* _Task item_: A word-for-word copy of the data is what's wanted, with no pictures.

[Opening Information shown section]

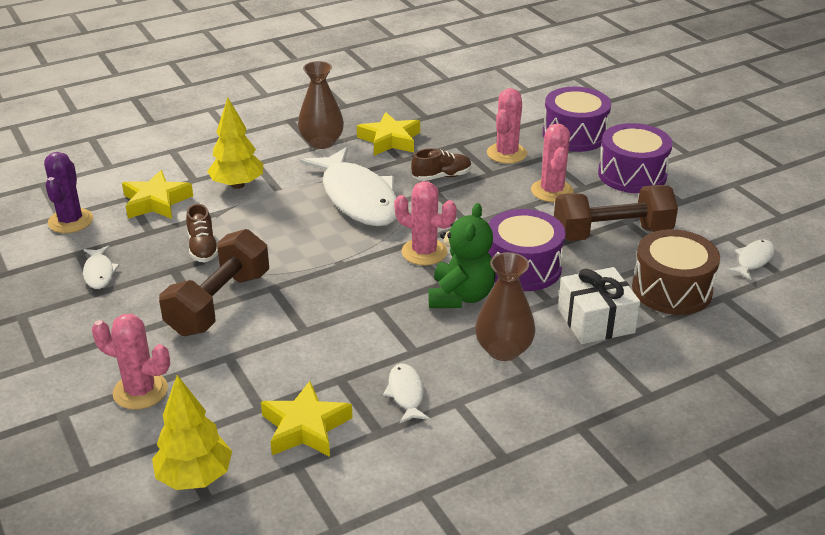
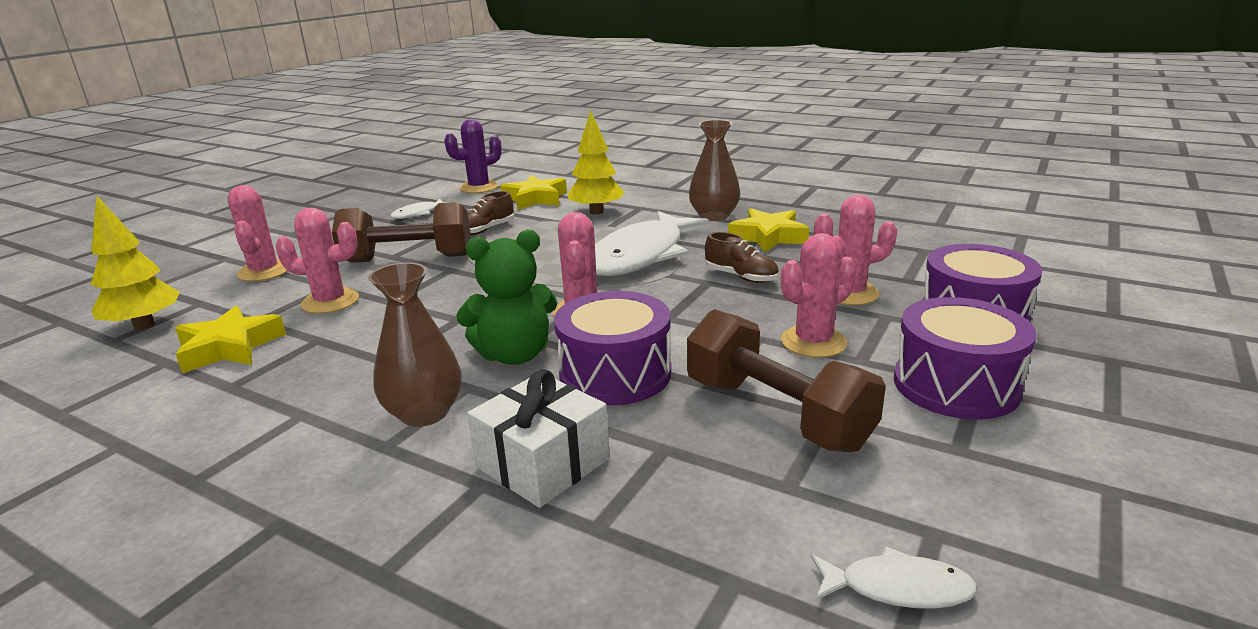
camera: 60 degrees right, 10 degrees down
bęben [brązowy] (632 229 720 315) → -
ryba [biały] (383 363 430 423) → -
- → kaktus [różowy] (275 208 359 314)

[Closing Information shown section]

* _Problem solution_:
camera: 60 degrees right, 10 degrees down
bęben [brązowy] (632 229 720 315) → -
ryba [biały] (383 363 430 423) → -
- → kaktus [różowy] (275 208 359 314)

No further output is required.